**Working data:**

•••••

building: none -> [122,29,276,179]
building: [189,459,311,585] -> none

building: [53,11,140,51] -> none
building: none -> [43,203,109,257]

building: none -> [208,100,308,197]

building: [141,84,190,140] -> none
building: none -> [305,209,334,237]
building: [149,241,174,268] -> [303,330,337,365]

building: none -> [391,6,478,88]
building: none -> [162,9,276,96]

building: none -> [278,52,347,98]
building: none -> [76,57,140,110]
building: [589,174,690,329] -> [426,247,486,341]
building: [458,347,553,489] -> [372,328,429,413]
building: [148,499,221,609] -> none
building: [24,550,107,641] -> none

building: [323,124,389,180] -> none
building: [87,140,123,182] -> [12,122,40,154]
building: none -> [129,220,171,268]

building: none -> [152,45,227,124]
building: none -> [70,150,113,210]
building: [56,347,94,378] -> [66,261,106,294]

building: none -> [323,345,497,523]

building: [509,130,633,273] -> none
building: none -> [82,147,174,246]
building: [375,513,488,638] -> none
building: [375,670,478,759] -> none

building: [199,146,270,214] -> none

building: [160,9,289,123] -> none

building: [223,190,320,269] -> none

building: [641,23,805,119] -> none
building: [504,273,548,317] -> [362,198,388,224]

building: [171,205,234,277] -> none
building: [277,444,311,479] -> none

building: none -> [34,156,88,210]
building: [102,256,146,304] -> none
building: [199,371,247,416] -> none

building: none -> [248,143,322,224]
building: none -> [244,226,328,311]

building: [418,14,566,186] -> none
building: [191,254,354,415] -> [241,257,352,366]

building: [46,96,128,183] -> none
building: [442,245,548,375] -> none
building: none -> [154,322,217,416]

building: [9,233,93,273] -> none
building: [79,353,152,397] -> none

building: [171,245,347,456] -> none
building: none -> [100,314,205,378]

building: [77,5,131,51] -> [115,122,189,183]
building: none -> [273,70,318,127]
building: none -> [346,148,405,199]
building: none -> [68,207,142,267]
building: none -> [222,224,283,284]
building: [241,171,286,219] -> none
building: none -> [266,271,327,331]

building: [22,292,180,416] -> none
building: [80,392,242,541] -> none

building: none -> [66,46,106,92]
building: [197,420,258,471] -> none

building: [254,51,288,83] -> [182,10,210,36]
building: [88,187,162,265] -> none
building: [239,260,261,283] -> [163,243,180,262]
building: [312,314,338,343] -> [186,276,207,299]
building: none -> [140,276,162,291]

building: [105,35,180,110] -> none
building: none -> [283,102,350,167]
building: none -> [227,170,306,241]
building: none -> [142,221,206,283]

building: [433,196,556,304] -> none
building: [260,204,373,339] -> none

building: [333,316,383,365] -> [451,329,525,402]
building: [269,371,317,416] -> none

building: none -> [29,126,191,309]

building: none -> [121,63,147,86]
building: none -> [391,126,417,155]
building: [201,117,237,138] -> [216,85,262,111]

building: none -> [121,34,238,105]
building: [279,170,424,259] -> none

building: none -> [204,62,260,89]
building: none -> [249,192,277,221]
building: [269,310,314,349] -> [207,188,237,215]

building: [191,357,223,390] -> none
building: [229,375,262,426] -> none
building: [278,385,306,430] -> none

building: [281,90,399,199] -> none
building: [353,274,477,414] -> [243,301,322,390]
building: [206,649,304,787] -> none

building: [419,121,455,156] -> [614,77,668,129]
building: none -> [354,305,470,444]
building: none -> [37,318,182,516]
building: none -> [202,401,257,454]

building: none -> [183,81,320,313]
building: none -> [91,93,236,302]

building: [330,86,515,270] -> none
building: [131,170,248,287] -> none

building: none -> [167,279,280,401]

•••••

**What you should do:** What you need to do is repeat every record above exactly.

**Solution:**
building: none -> [122,29,276,179]
building: [189,459,311,585] -> none

building: [53,11,140,51] -> none
building: none -> [43,203,109,257]

building: none -> [208,100,308,197]

building: [141,84,190,140] -> none
building: none -> [305,209,334,237]
building: [149,241,174,268] -> [303,330,337,365]

building: none -> [391,6,478,88]
building: none -> [162,9,276,96]

building: none -> [278,52,347,98]
building: none -> [76,57,140,110]
building: [589,174,690,329] -> [426,247,486,341]
building: [458,347,553,489] -> [372,328,429,413]
building: [148,499,221,609] -> none
building: [24,550,107,641] -> none

building: [323,124,389,180] -> none
building: [87,140,123,182] -> [12,122,40,154]
building: none -> [129,220,171,268]

building: none -> [152,45,227,124]
building: none -> [70,150,113,210]
building: [56,347,94,378] -> [66,261,106,294]

building: none -> [323,345,497,523]

building: [509,130,633,273] -> none
building: none -> [82,147,174,246]
building: [375,513,488,638] -> none
building: [375,670,478,759] -> none

building: [199,146,270,214] -> none

building: [160,9,289,123] -> none

building: [223,190,320,269] -> none

building: [641,23,805,119] -> none
building: [504,273,548,317] -> [362,198,388,224]

building: [171,205,234,277] -> none
building: [277,444,311,479] -> none

building: none -> [34,156,88,210]
building: [102,256,146,304] -> none
building: [199,371,247,416] -> none

building: none -> [248,143,322,224]
building: none -> [244,226,328,311]

building: [418,14,566,186] -> none
building: [191,254,354,415] -> [241,257,352,366]

building: [46,96,128,183] -> none
building: [442,245,548,375] -> none
building: none -> [154,322,217,416]

building: [9,233,93,273] -> none
building: [79,353,152,397] -> none

building: [171,245,347,456] -> none
building: none -> [100,314,205,378]

building: [77,5,131,51] -> [115,122,189,183]
building: none -> [273,70,318,127]
building: none -> [346,148,405,199]
building: none -> [68,207,142,267]
building: none -> [222,224,283,284]
building: [241,171,286,219] -> none
building: none -> [266,271,327,331]

building: [22,292,180,416] -> none
building: [80,392,242,541] -> none

building: none -> [66,46,106,92]
building: [197,420,258,471] -> none

building: [254,51,288,83] -> [182,10,210,36]
building: [88,187,162,265] -> none
building: [239,260,261,283] -> [163,243,180,262]
building: [312,314,338,343] -> [186,276,207,299]
building: none -> [140,276,162,291]

building: [105,35,180,110] -> none
building: none -> [283,102,350,167]
building: none -> [227,170,306,241]
building: none -> [142,221,206,283]

building: [433,196,556,304] -> none
building: [260,204,373,339] -> none

building: [333,316,383,365] -> [451,329,525,402]
building: [269,371,317,416] -> none

building: none -> [29,126,191,309]

building: none -> [121,63,147,86]
building: none -> [391,126,417,155]
building: [201,117,237,138] -> [216,85,262,111]

building: none -> [121,34,238,105]
building: [279,170,424,259] -> none

building: none -> [204,62,260,89]
building: none -> [249,192,277,221]
building: [269,310,314,349] -> [207,188,237,215]

building: [191,357,223,390] -> none
building: [229,375,262,426] -> none
building: [278,385,306,430] -> none

building: [281,90,399,199] -> none
building: [353,274,477,414] -> [243,301,322,390]
building: [206,649,304,787] -> none

building: [419,121,455,156] -> [614,77,668,129]
building: none -> [354,305,470,444]
building: none -> [37,318,182,516]
building: none -> [202,401,257,454]

building: none -> [183,81,320,313]
building: none -> [91,93,236,302]

building: [330,86,515,270] -> none
building: [131,170,248,287] -> none

building: none -> [167,279,280,401]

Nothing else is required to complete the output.